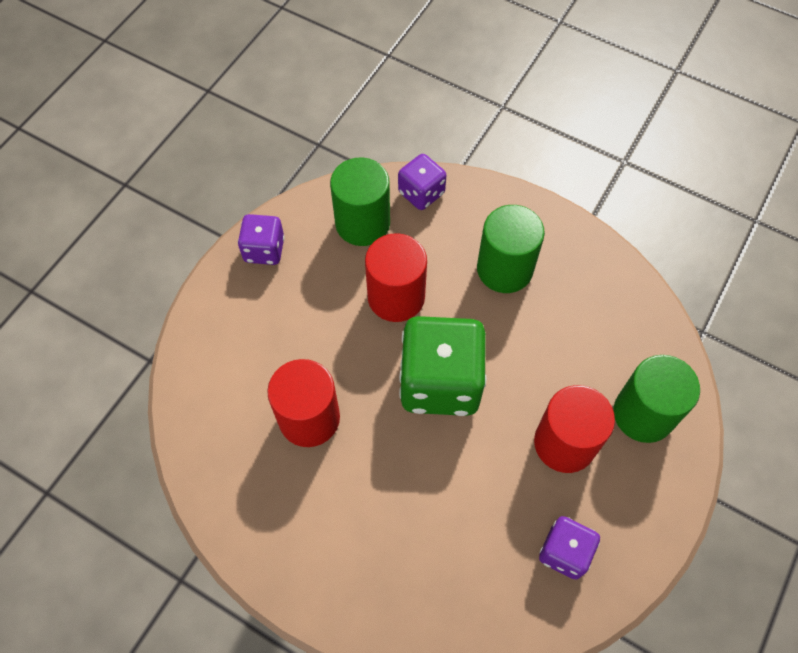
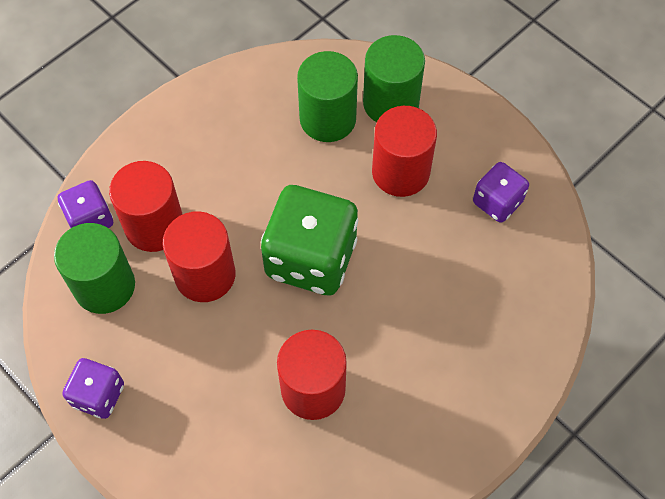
camera: 75 degrees left, 0 degrees up
(431, 243) = (154, 226): none -> red cylinder
(504, 269) = (209, 168): green cylinder -> green cylinder (327, 119)

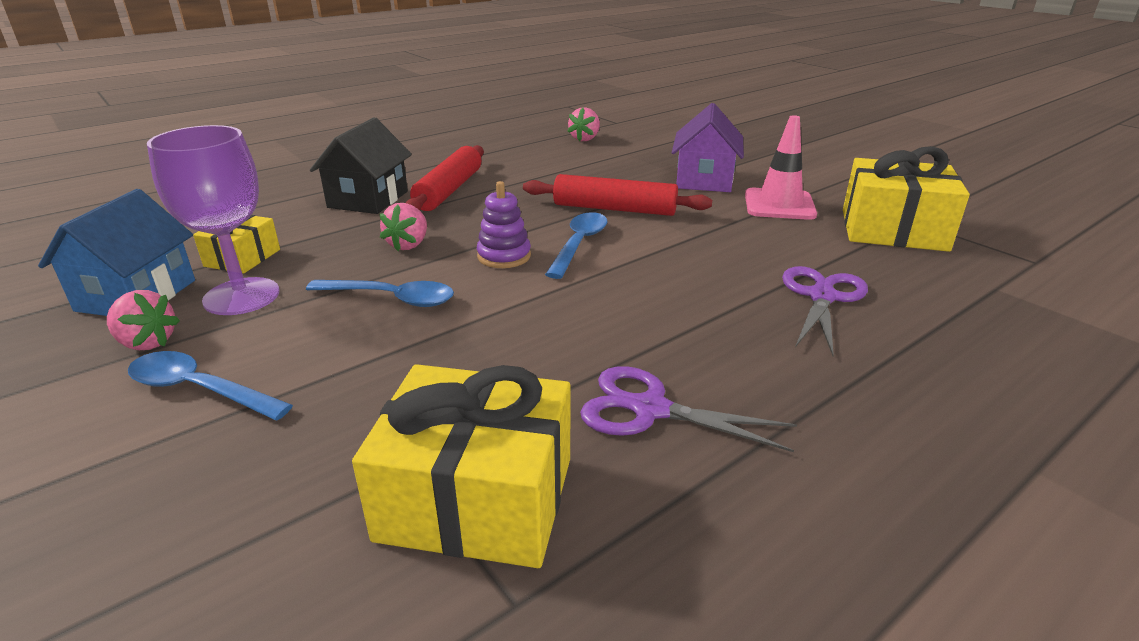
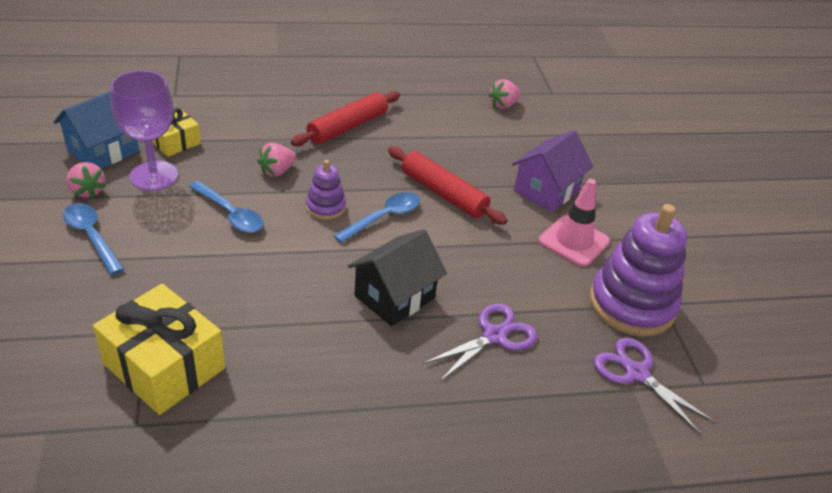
camera: 25 degrees right, 10 degrees up
(368, 199) = (287, 115): black house -> black house (394, 297)
(649, 409) = (295, 361): purple scissors -> purple scissors (636, 373)
(893, 230) = (632, 304): yellow gift -> purple stacking toy

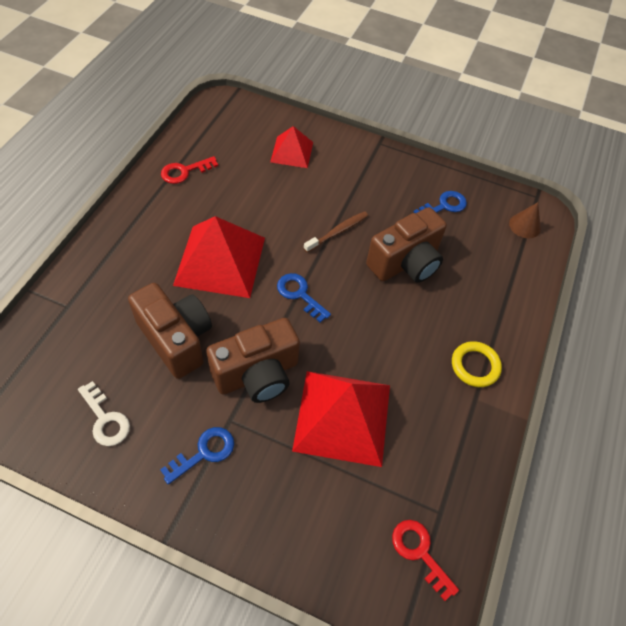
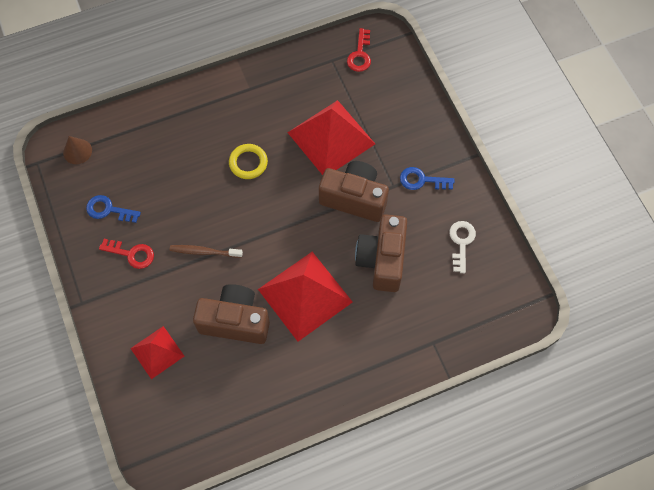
camera: 130 degrees left, 10 degrees up
(185, 171) = (257, 402): red key -> red key (131, 254)
(300, 294) = (278, 227): blue key -> none
(405, 263) = (188, 192): brown camera -> brown camera (235, 321)
(475, 366) = (228, 103): yellow ring -> yellow ring (248, 163)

☆ ☆ ☆

_Work instruction_: Please copy only the lines from the one with "camera: 130 degrees left, 10 degrees up" through the final line of the records above, both ends included.

_Expected answer_:
camera: 130 degrees left, 10 degrees up
(185, 171) = (257, 402): red key -> red key (131, 254)
(300, 294) = (278, 227): blue key -> none
(405, 263) = (188, 192): brown camera -> brown camera (235, 321)
(475, 366) = (228, 103): yellow ring -> yellow ring (248, 163)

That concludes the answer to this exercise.